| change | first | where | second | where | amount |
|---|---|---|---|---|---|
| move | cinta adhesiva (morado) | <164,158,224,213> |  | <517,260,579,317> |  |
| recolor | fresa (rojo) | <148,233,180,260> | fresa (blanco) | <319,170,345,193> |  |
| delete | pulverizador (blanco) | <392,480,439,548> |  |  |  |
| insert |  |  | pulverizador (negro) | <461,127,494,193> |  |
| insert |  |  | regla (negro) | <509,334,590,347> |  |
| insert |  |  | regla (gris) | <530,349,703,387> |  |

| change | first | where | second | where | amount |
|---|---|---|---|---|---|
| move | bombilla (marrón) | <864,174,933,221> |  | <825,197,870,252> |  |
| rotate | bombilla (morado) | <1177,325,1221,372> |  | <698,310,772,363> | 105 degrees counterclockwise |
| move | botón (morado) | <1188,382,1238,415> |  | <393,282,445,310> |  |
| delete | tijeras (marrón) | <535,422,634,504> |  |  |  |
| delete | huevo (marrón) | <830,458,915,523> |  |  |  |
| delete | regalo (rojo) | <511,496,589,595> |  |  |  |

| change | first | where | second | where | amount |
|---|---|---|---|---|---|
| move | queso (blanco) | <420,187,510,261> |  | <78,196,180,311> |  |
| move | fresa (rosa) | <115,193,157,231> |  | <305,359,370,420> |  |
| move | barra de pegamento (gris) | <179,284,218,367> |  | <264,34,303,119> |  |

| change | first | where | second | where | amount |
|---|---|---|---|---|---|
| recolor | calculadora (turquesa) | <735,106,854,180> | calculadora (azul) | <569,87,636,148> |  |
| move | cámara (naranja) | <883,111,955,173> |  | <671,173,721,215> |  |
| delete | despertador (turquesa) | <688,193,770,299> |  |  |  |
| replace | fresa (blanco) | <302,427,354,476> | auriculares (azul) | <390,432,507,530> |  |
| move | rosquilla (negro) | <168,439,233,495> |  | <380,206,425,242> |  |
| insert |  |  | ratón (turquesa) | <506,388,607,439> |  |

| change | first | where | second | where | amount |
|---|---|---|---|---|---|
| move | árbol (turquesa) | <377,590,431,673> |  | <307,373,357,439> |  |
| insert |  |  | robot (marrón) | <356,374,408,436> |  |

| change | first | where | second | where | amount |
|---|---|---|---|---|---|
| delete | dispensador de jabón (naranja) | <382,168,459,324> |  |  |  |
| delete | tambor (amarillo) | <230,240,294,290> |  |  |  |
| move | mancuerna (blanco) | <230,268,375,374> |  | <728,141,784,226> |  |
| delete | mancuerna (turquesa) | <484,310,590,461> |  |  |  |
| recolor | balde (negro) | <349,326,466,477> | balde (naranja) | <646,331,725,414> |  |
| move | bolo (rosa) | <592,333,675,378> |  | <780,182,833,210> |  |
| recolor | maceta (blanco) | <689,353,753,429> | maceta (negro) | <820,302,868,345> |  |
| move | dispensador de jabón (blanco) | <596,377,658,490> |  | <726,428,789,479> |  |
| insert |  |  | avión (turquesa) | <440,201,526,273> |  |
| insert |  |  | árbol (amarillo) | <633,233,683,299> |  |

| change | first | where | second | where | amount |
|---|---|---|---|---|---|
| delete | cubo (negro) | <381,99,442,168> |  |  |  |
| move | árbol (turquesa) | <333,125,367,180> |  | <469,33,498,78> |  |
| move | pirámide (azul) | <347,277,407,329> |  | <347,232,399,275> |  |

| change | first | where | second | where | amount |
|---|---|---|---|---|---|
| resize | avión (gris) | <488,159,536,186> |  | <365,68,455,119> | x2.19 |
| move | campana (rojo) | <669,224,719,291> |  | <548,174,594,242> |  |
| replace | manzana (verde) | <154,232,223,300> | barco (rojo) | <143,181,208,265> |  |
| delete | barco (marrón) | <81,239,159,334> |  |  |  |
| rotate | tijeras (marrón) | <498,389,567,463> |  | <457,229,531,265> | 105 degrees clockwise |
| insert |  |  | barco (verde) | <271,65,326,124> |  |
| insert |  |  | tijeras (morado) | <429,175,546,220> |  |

◇ ◇ ◇ ◇

The lines to show are those in the data above that include "pulverizador".

| delete | pulverizador (blanco) | <392,480,439,548> |  |  |  |
| insert |  |  | pulverizador (negro) | <461,127,494,193> |  |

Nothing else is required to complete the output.